THE RECORDS:

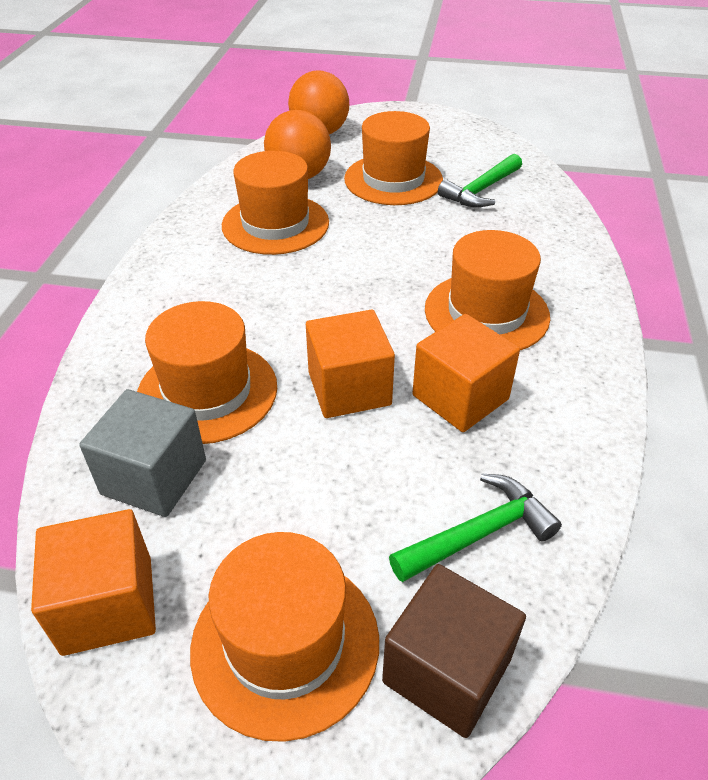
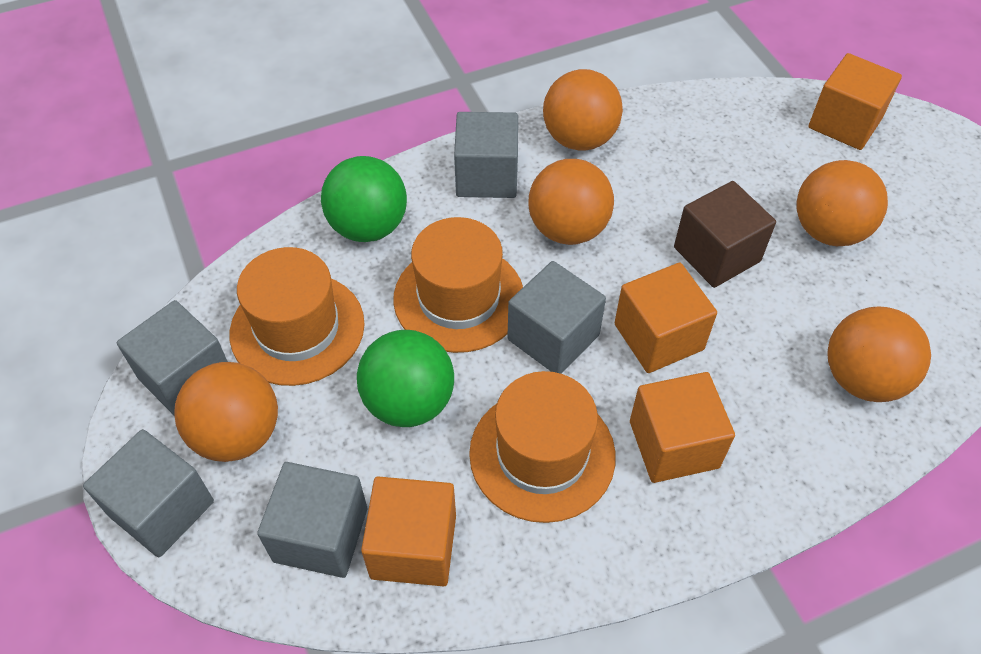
green ball: 0 -> 2
green hammer: 2 -> 0
grey cube: 1 -> 5
orange ball: 2 -> 5
orange cube: 3 -> 4
orange hat: 5 -> 3

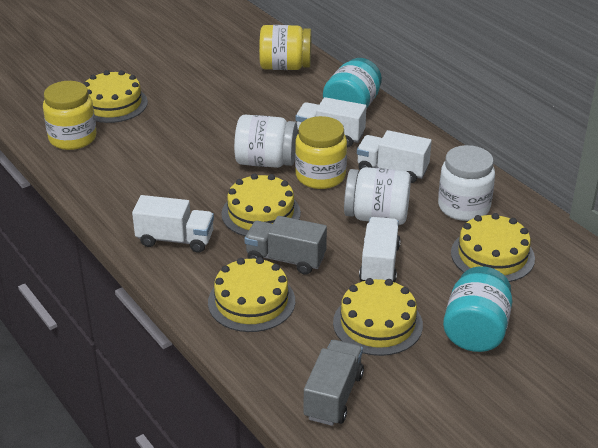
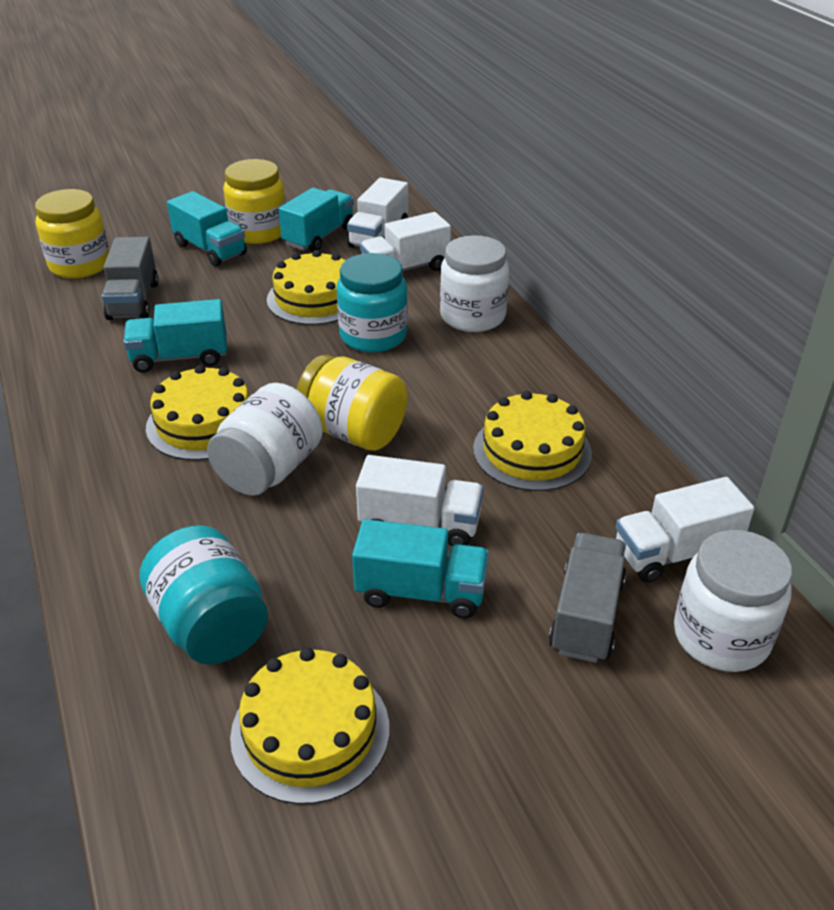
turquoise truck: 0 -> 4
yellow cake: 5 -> 4

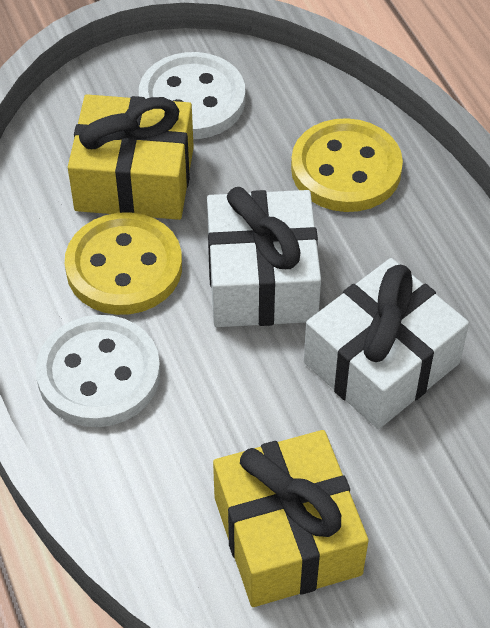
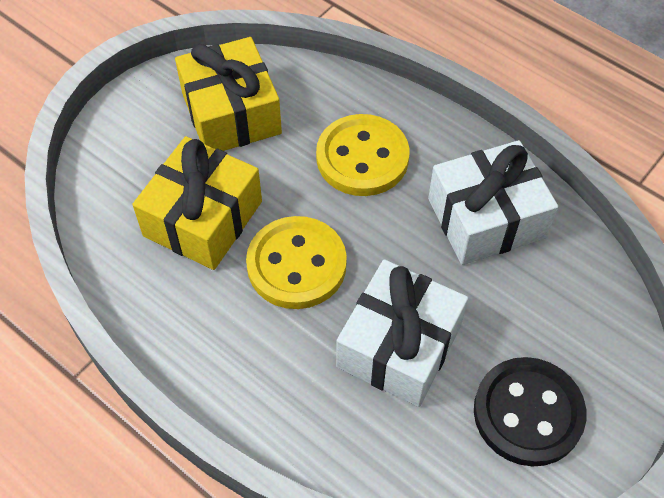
black button: 0 -> 1
white button: 2 -> 0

EXERCISE DIRECTIONS: Show each line from the listing above that includes the word "orange".

ANSWER BELOW:
orange ball: 2 -> 5
orange cube: 3 -> 4
orange hat: 5 -> 3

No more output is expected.